Task instructions
Set down the entries below exactly; drop the pictures.

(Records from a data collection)
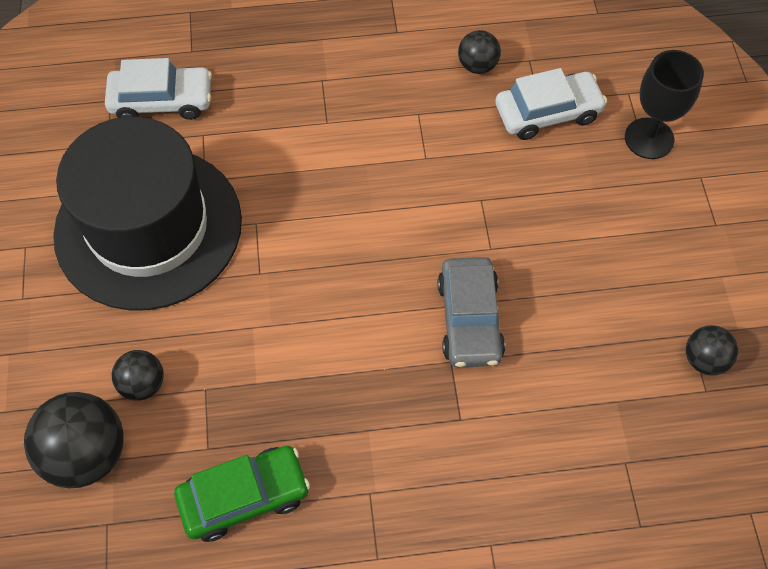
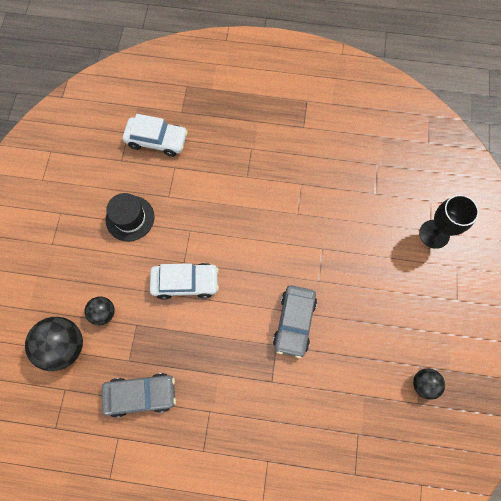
camera: 15 degrees right, 10 degrees up
(148, 227) = (130, 218): black hat -> black hat, size x0.45
(244, 497) = (141, 394): green car -> grey car
(477, 66) = (345, 161): black ball -> none
(547, 113) = (378, 202): white car -> white car (185, 282)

Result below
camera: 15 degrees right, 10 degrees up
(148, 227) = (130, 218): black hat -> black hat, size x0.45
(244, 497) = (141, 394): green car -> grey car
(477, 66) = (345, 161): black ball -> none
(547, 113) = (378, 202): white car -> white car (185, 282)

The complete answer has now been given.